**Problem details**
All entries below must be retyped exactly, though pictures are to be skipped.

**Records for this exercise**

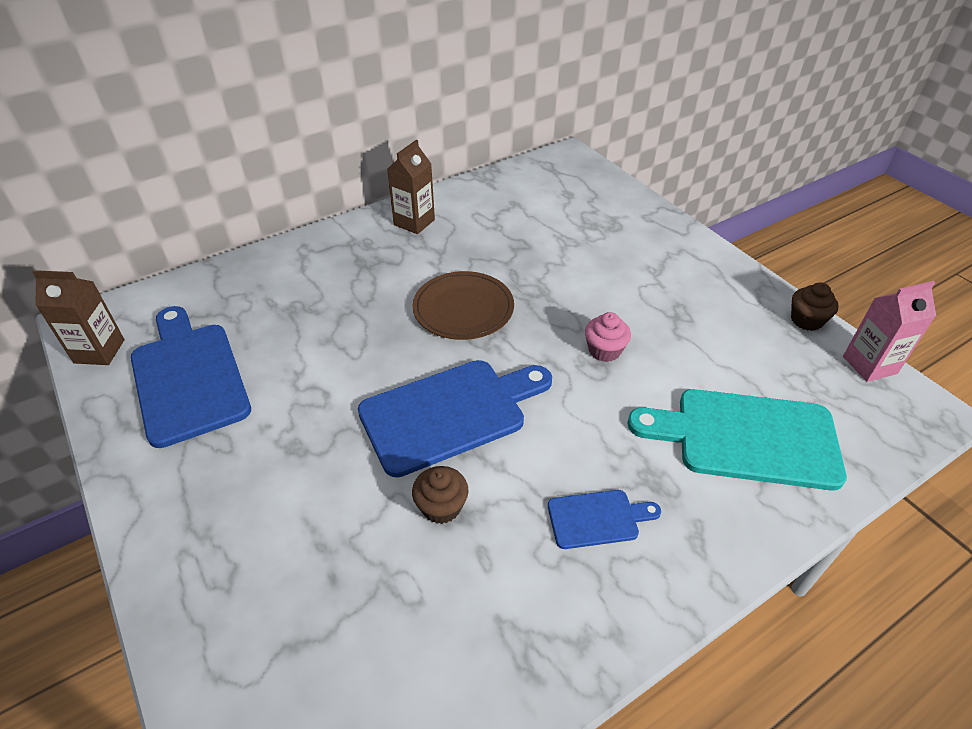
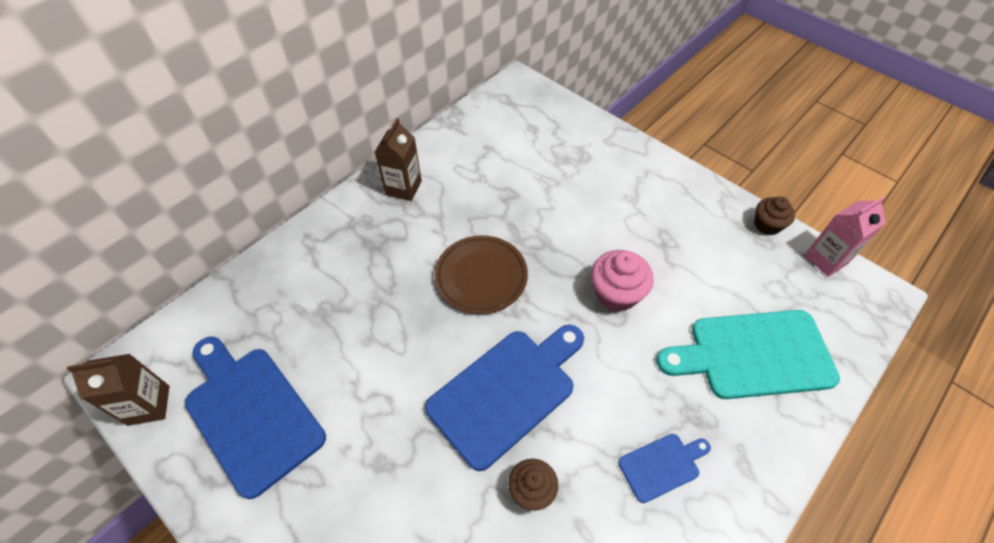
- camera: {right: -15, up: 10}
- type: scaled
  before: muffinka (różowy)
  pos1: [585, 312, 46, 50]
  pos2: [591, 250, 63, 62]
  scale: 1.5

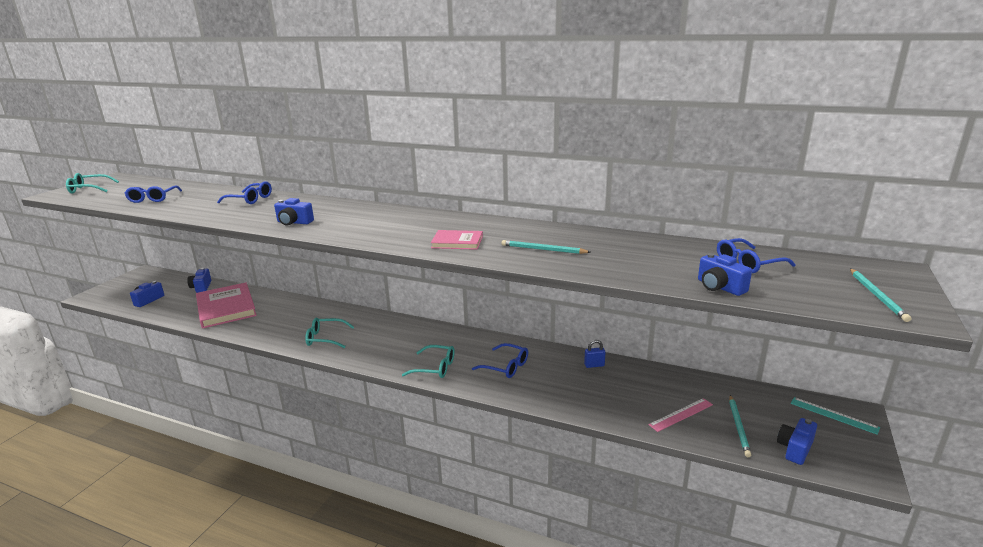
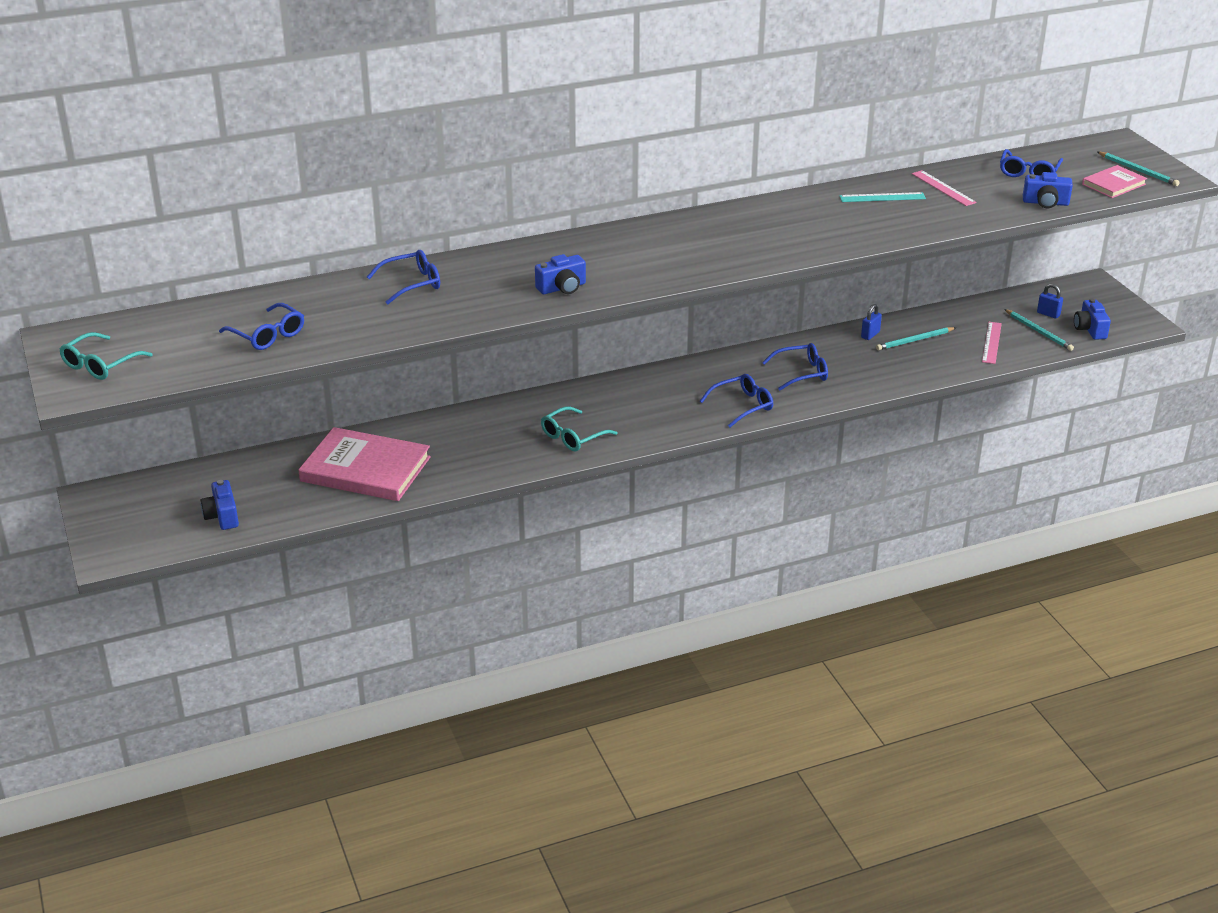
- camera: {right: -45, up: 10}
- type: repainted
  before: okulary (turkusowy)
  after: okulary (niebieski)
  pos1: [402, 345, 53, 33]
  pos2: [700, 374, 73, 53]
- type: shifted
  before: linijka (turkusowy)
  pos1: [791, 397, 89, 38]
  pos2: [839, 192, 87, 10]
- type: shifted
  before: ołówek (turkusowy)
  pos1: [502, 240, 89, 14]
  pos2: [876, 327, 80, 23]
- type: new
  after: linijka (różowy)
  pos2: [912, 170, 65, 36]
- type: new
  after: kłódka (niebieski)
  pos2: [1037, 284, 26, 35]
- type: shifted
  before: książka (różowy)
  pos1: [431, 230, 52, 20]
  pos2: [1082, 165, 65, 33]
- type: gone
  before: aparat fotograficzny (niebieski)
  pos1: [187, 268, 24, 25]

**Reply to the exercise**
- camera: {right: -15, up: 10}
- type: scaled
  before: muffinka (różowy)
  pos1: [585, 312, 46, 50]
  pos2: [591, 250, 63, 62]
  scale: 1.5

- camera: {right: -45, up: 10}
- type: repainted
  before: okulary (turkusowy)
  after: okulary (niebieski)
  pos1: [402, 345, 53, 33]
  pos2: [700, 374, 73, 53]
- type: shifted
  before: linijka (turkusowy)
  pos1: [791, 397, 89, 38]
  pos2: [839, 192, 87, 10]
- type: shifted
  before: ołówek (turkusowy)
  pos1: [502, 240, 89, 14]
  pos2: [876, 327, 80, 23]
- type: new
  after: linijka (różowy)
  pos2: [912, 170, 65, 36]
- type: new
  after: kłódka (niebieski)
  pos2: [1037, 284, 26, 35]
- type: shifted
  before: książka (różowy)
  pos1: [431, 230, 52, 20]
  pos2: [1082, 165, 65, 33]
- type: gone
  before: aparat fotograficzny (niebieski)
  pos1: [187, 268, 24, 25]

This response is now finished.